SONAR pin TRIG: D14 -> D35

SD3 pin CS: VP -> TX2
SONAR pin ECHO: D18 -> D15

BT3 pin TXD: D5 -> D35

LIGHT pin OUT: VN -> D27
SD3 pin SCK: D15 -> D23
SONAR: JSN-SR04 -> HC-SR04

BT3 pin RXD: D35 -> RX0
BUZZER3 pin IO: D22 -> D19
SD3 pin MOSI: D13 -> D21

---

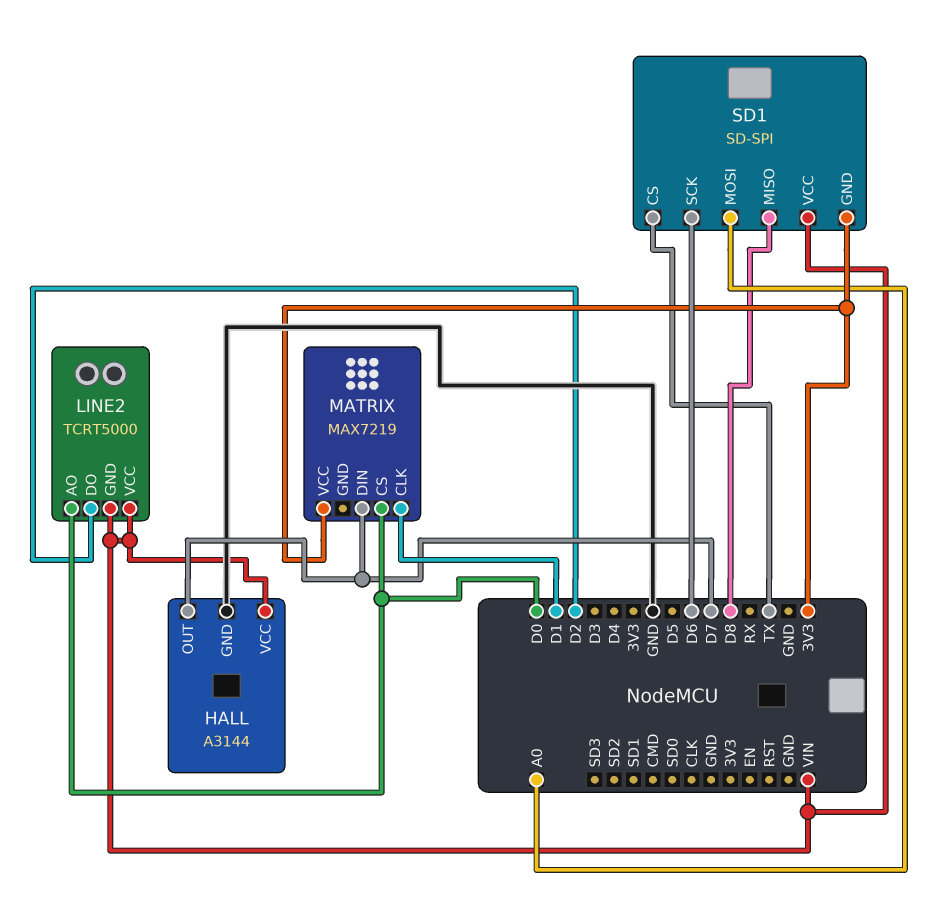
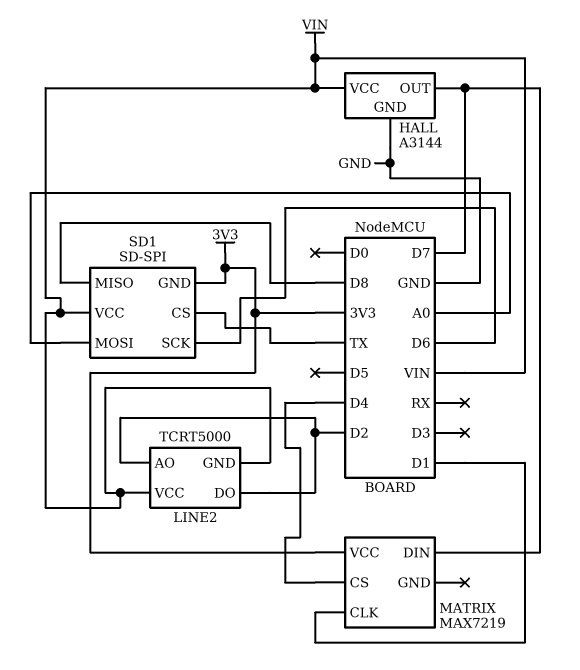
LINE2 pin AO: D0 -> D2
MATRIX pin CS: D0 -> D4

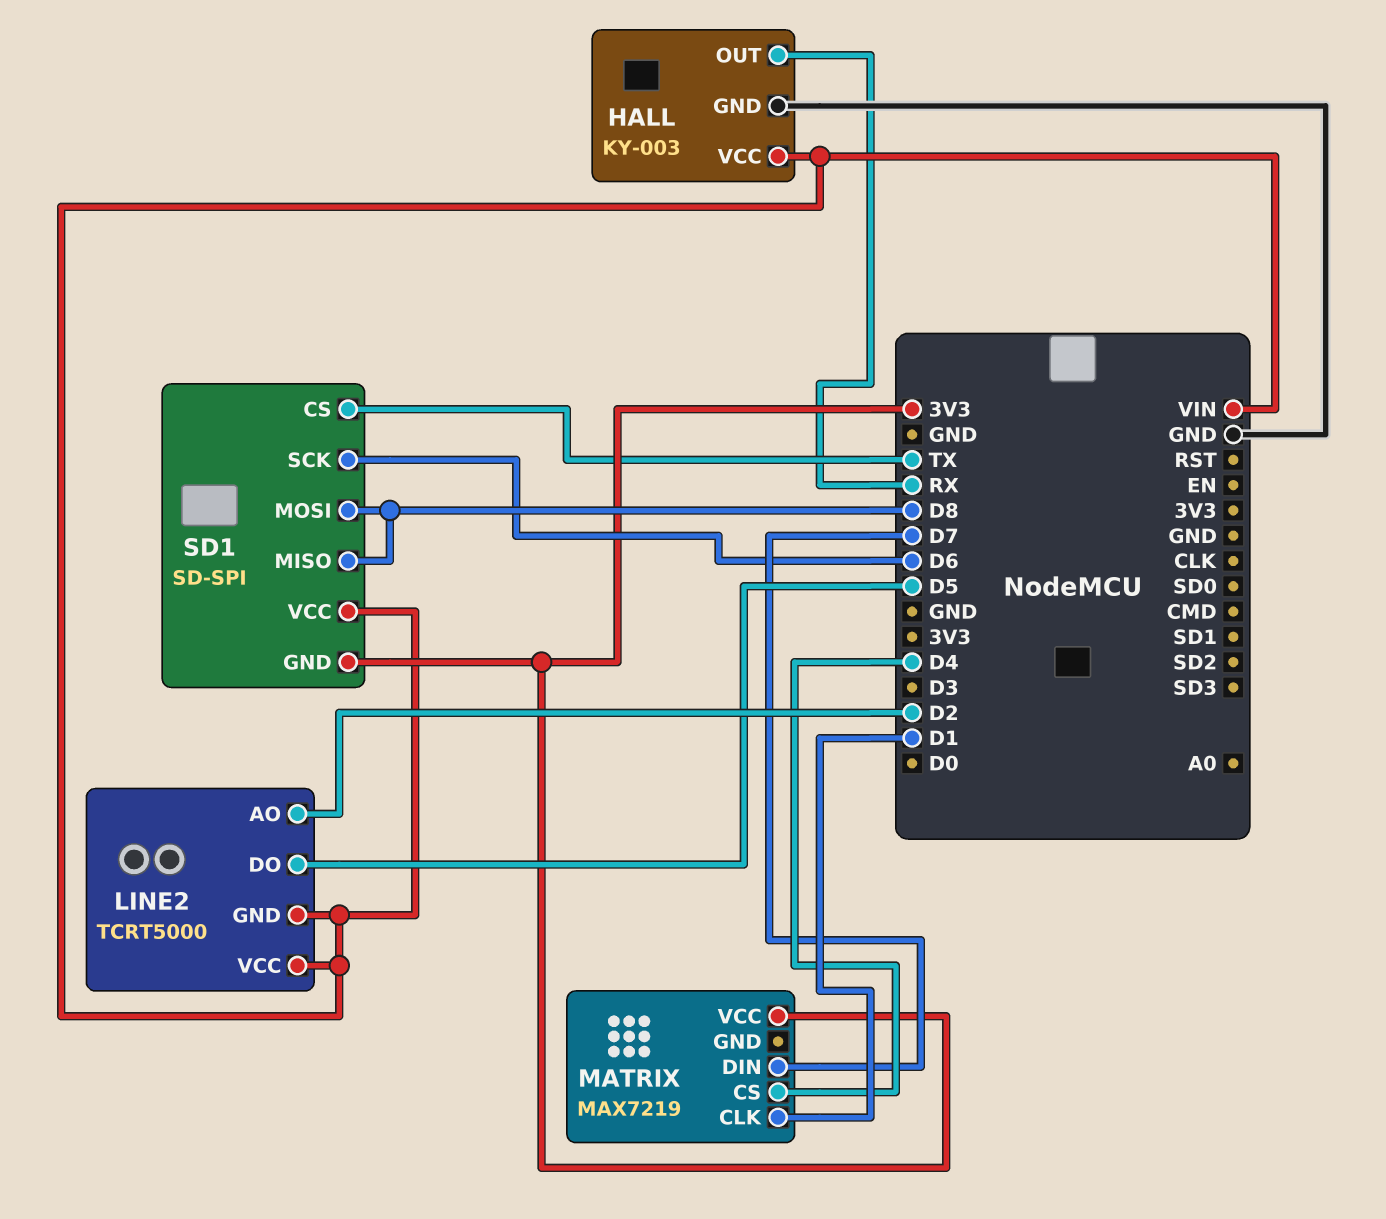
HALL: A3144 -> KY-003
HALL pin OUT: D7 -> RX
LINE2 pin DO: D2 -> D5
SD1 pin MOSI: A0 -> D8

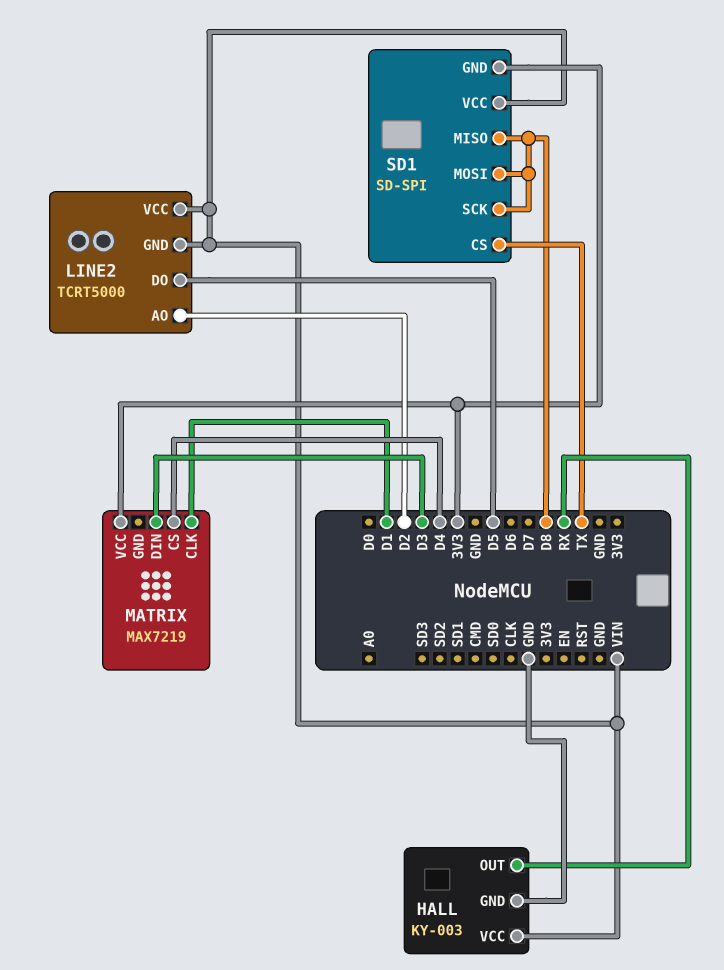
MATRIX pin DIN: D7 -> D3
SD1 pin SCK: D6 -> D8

→ **PROBLEM TO SOLVE**:
Could you restate, word for word, the lines above from the one with "SONAR pin TRIG: D14 -> D35" to the one with "SD3 pin MOSI: D13 -> D21", both included?

→ **ANSWER TO THE PROBLEM**:
SONAR pin TRIG: D14 -> D35

SD3 pin CS: VP -> TX2
SONAR pin ECHO: D18 -> D15

BT3 pin TXD: D5 -> D35

LIGHT pin OUT: VN -> D27
SD3 pin SCK: D15 -> D23
SONAR: JSN-SR04 -> HC-SR04

BT3 pin RXD: D35 -> RX0
BUZZER3 pin IO: D22 -> D19
SD3 pin MOSI: D13 -> D21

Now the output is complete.